What this task involves:
Copy the entries without a single change. Pictures should be dropped.
┄┄┄┄┄┄┄┄┄┄┄┄┄┄┄┄┄┄┄┄
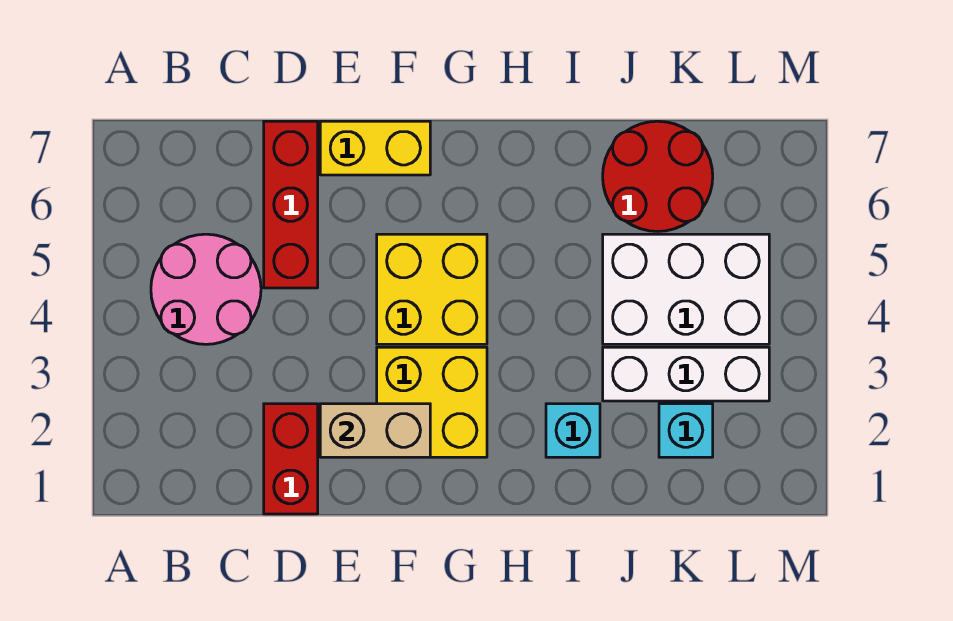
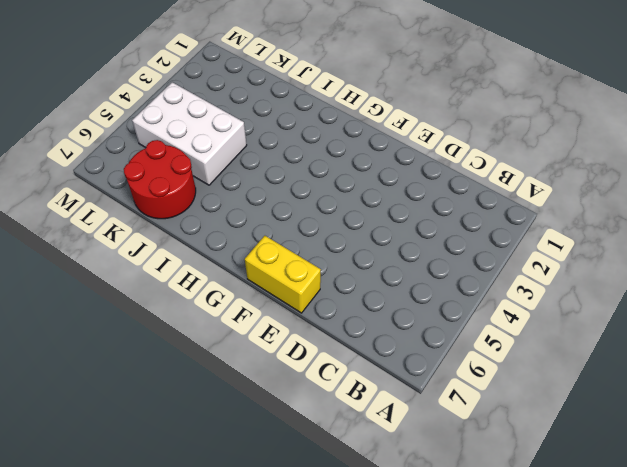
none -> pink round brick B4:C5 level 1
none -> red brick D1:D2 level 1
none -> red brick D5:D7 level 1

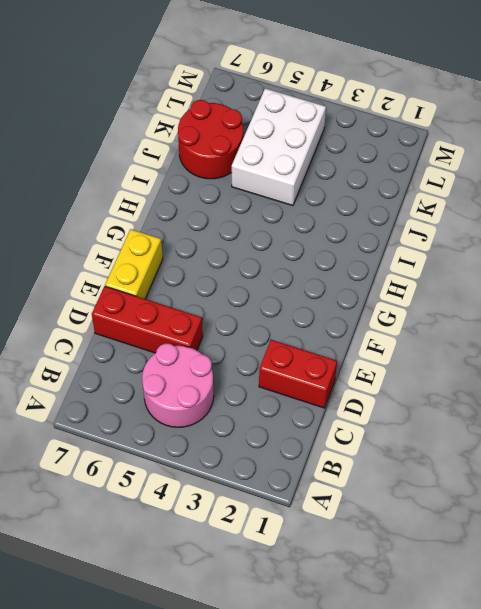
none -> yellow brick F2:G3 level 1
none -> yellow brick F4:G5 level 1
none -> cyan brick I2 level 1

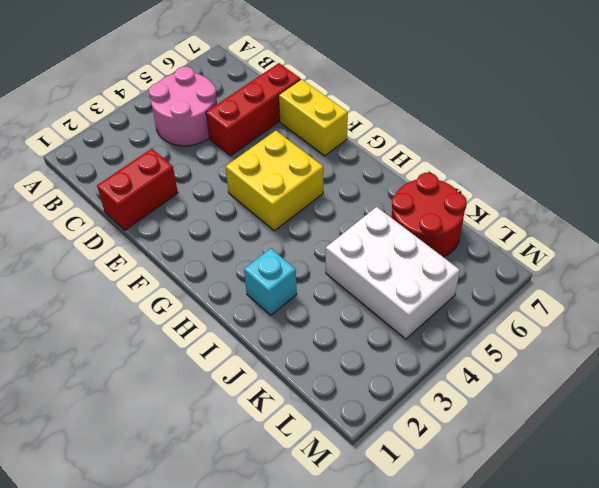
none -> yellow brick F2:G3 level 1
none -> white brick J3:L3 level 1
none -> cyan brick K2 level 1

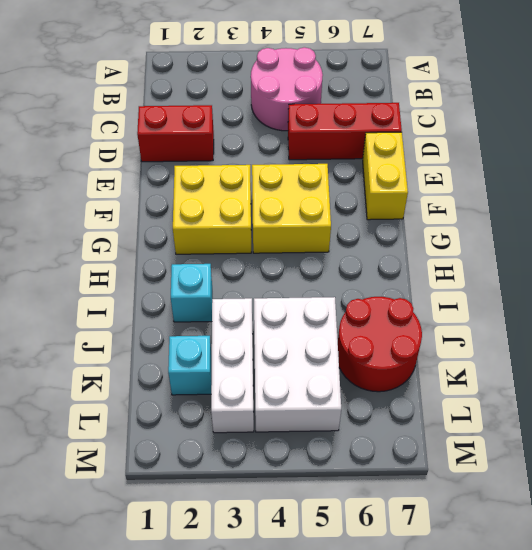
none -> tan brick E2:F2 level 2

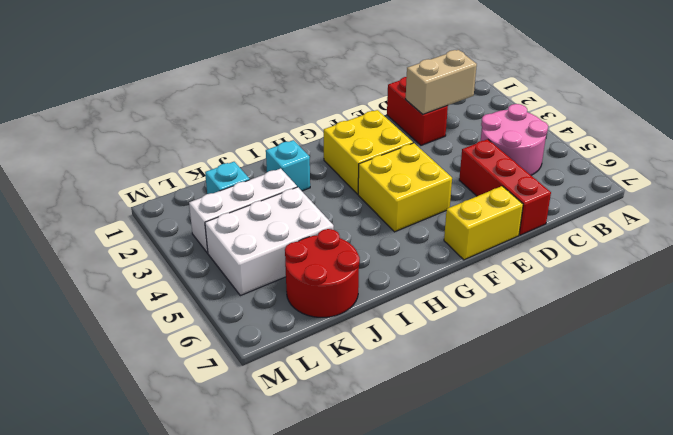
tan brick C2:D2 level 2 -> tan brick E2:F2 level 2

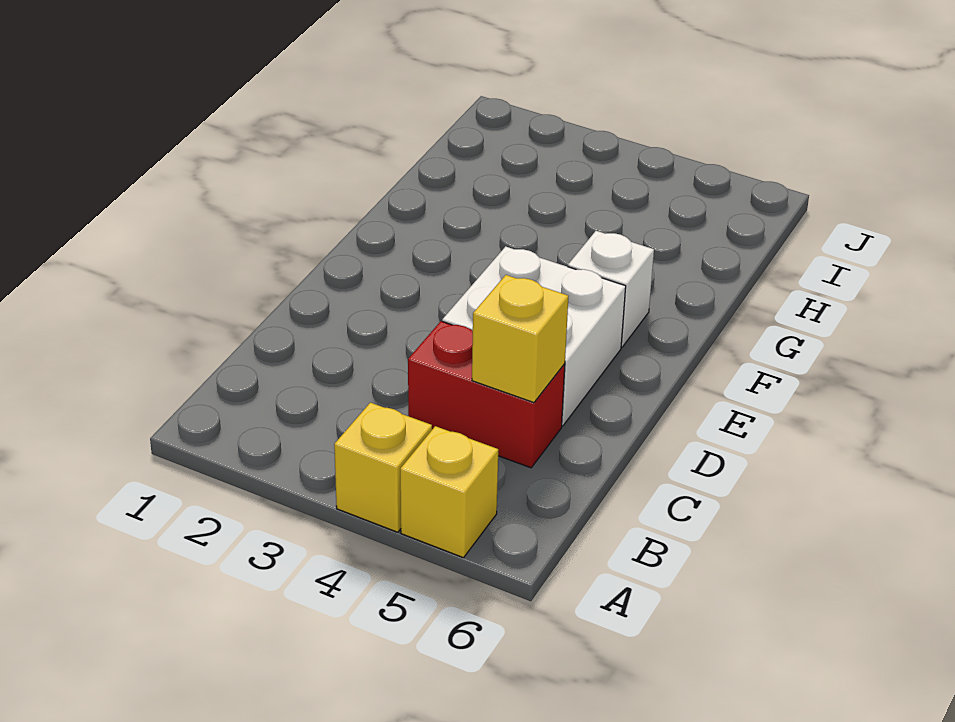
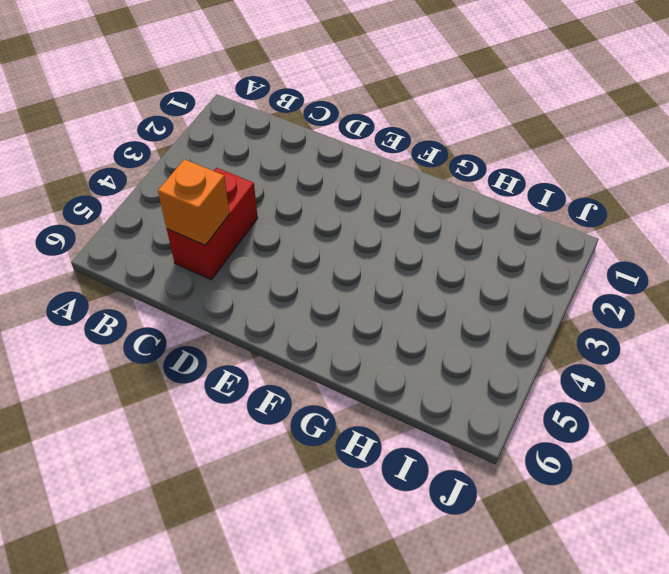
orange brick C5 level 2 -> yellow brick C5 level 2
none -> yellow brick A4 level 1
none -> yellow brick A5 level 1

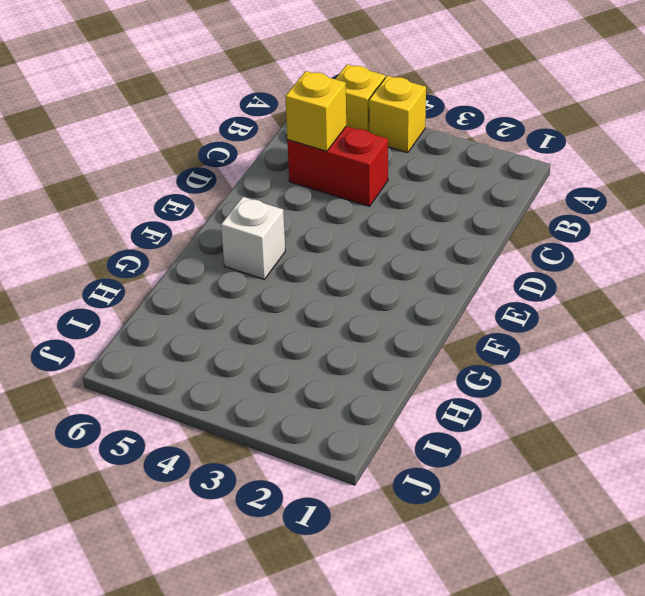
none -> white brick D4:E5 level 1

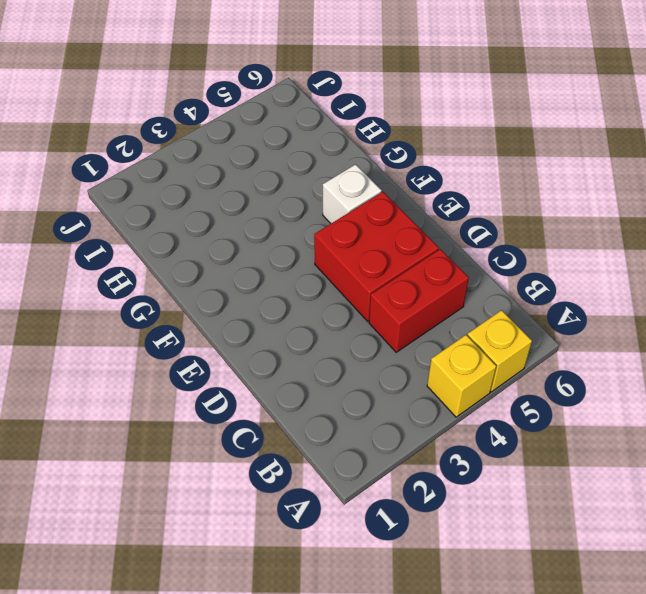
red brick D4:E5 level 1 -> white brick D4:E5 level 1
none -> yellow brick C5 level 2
┄┄┄┄┄┄┄┄┄┄┄┄┄┄┄┄┄┄┄┄
Expected answer:
none -> pink round brick B4:C5 level 1
none -> red brick D1:D2 level 1
none -> red brick D5:D7 level 1

none -> yellow brick F2:G3 level 1
none -> yellow brick F4:G5 level 1
none -> cyan brick I2 level 1

none -> yellow brick F2:G3 level 1
none -> white brick J3:L3 level 1
none -> cyan brick K2 level 1

none -> tan brick E2:F2 level 2

tan brick C2:D2 level 2 -> tan brick E2:F2 level 2

orange brick C5 level 2 -> yellow brick C5 level 2
none -> yellow brick A4 level 1
none -> yellow brick A5 level 1

none -> white brick D4:E5 level 1

red brick D4:E5 level 1 -> white brick D4:E5 level 1
none -> yellow brick C5 level 2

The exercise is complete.